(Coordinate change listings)
++++

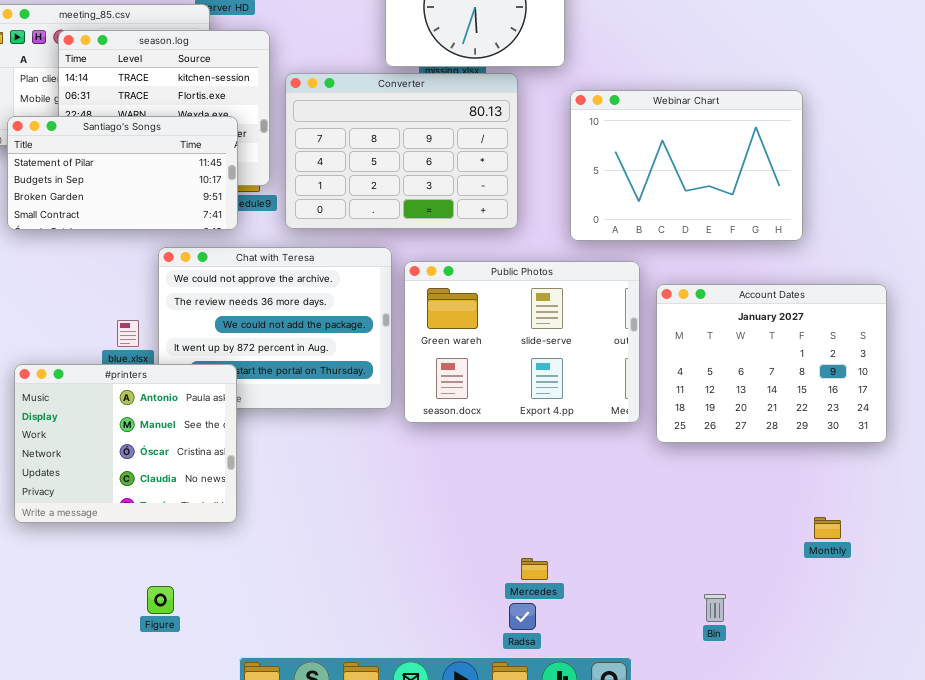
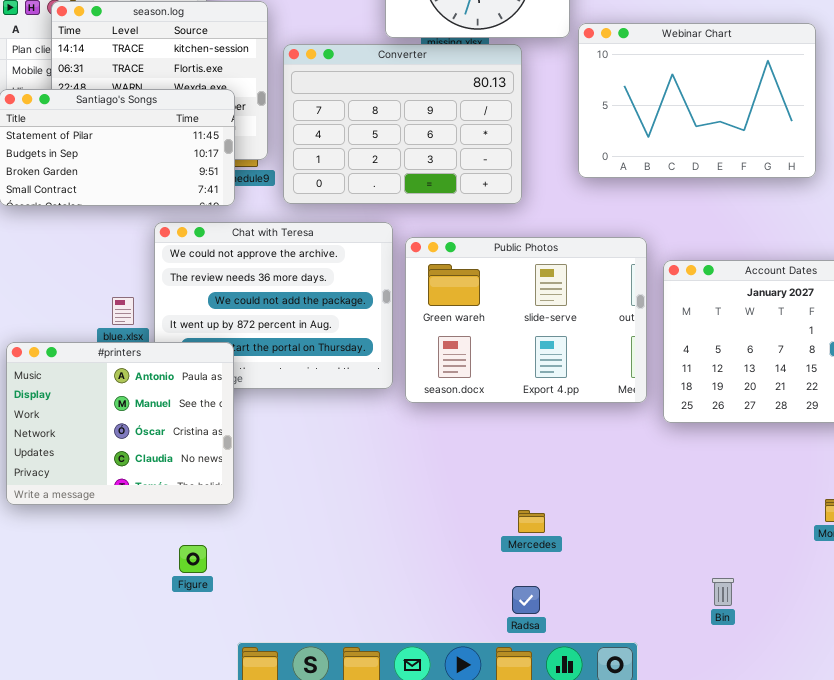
Webinar Chart: [570,90,803,241] -> [578,23,816,178], moved
Mercedes: [521,558,548,580] -> [518,510,545,533], moved
Figure: [147,586,174,614] -> [179,545,207,573], moved

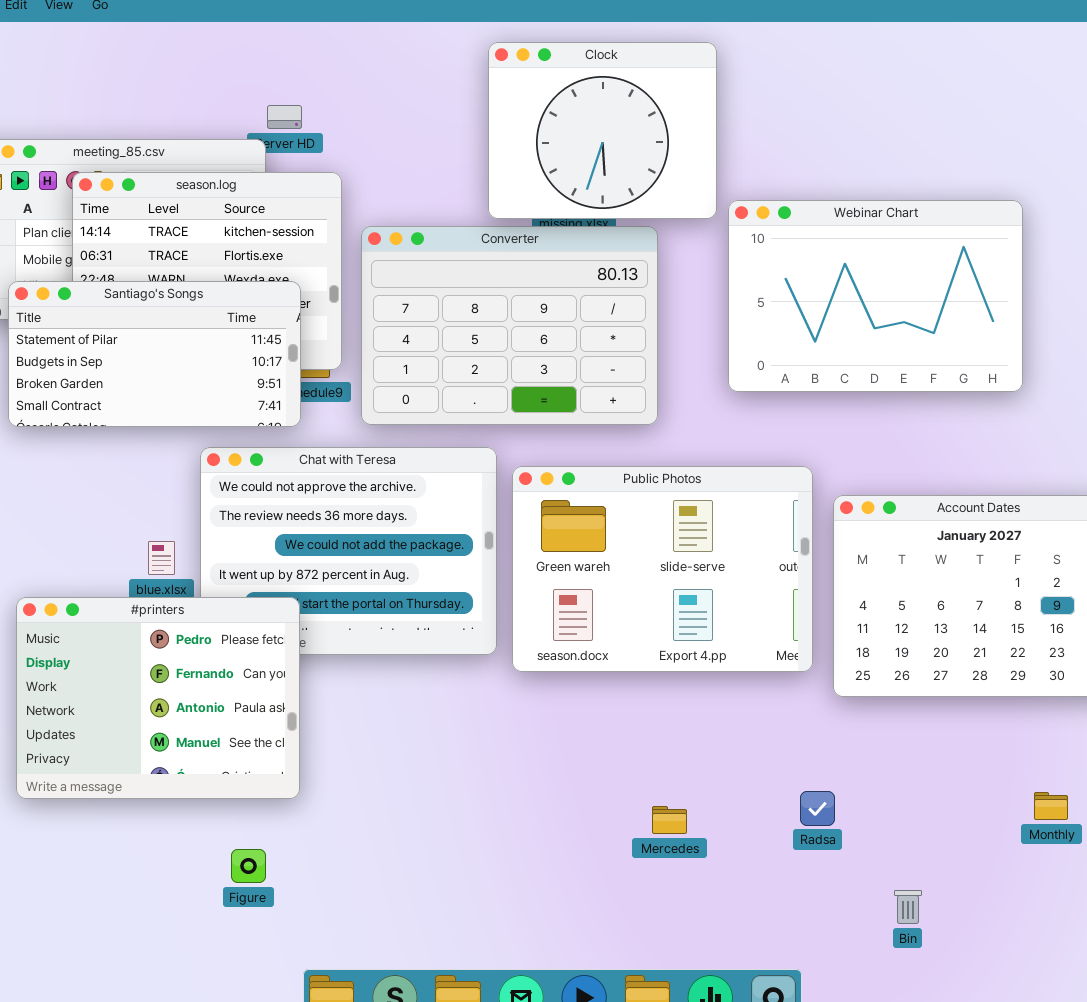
#printers: [6,342,234,505] -> [16,597,300,799], scrolled up 2 rows
Radsa: [512,586,540,614] -> [800,791,835,826], moved

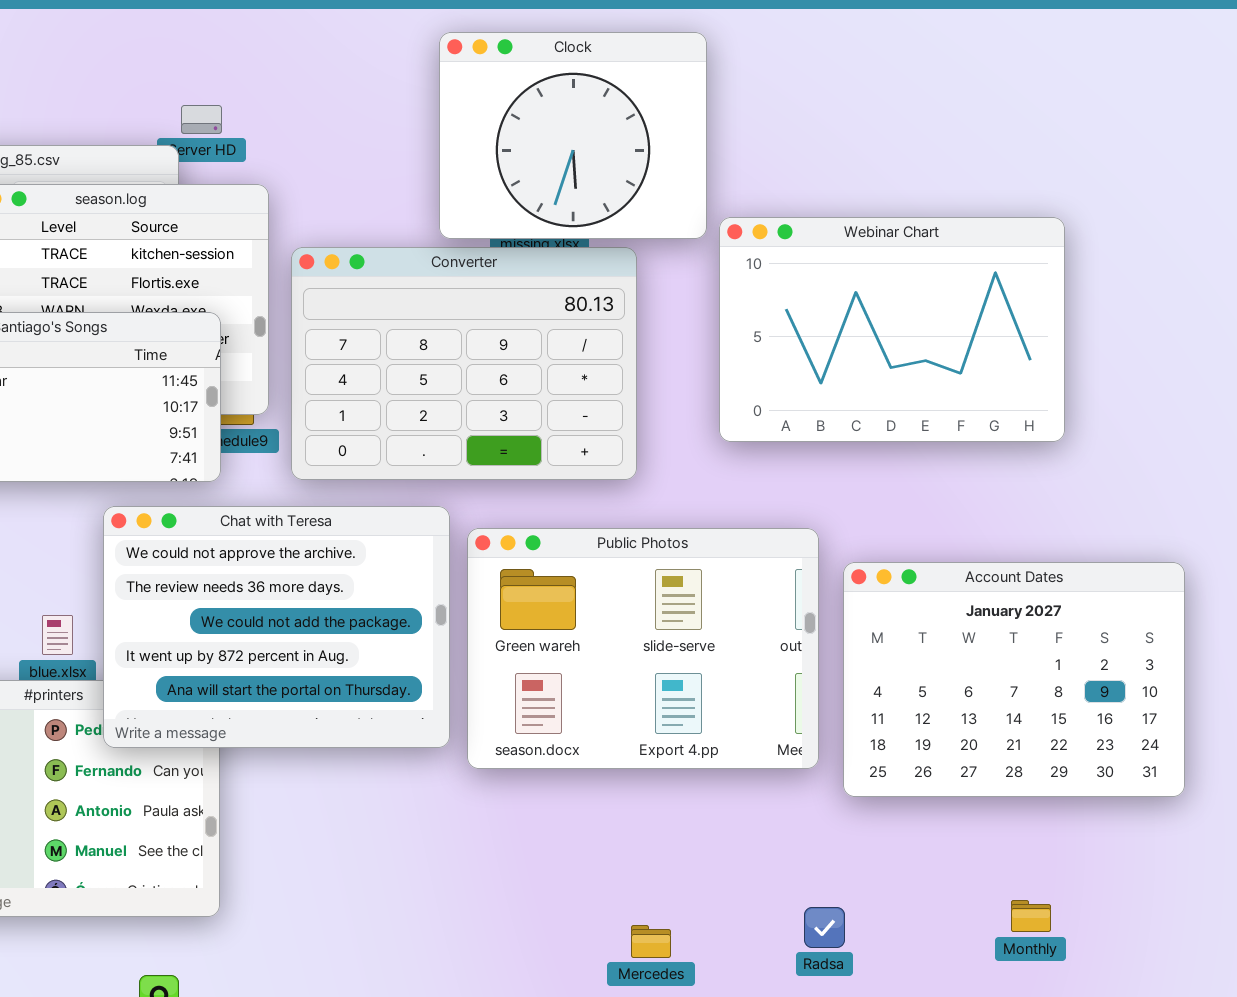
Chat with Teresa: [200,447,497,655] -> [103,506,450,748], raised
Monthly: [1034,792,1068,820] -> [1011,900,1051,932], moved

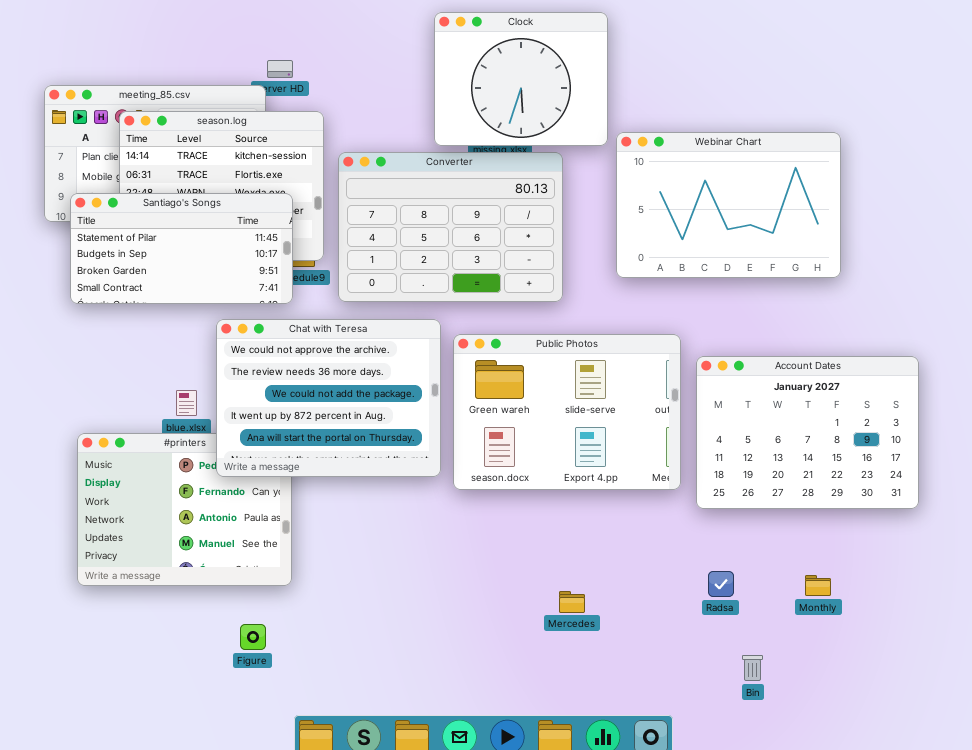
Radsa: [804,907,845,948] -> [708,571,734,597], moved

++++

EXERCISE GOAL -> Reproduce the entries above exactly, though not their pictures.

EXERCISE OUTPUT ->
Webinar Chart: [570,90,803,241] -> [578,23,816,178], moved
Mercedes: [521,558,548,580] -> [518,510,545,533], moved
Figure: [147,586,174,614] -> [179,545,207,573], moved

#printers: [6,342,234,505] -> [16,597,300,799], scrolled up 2 rows
Radsa: [512,586,540,614] -> [800,791,835,826], moved

Chat with Teresa: [200,447,497,655] -> [103,506,450,748], raised
Monthly: [1034,792,1068,820] -> [1011,900,1051,932], moved

Radsa: [804,907,845,948] -> [708,571,734,597], moved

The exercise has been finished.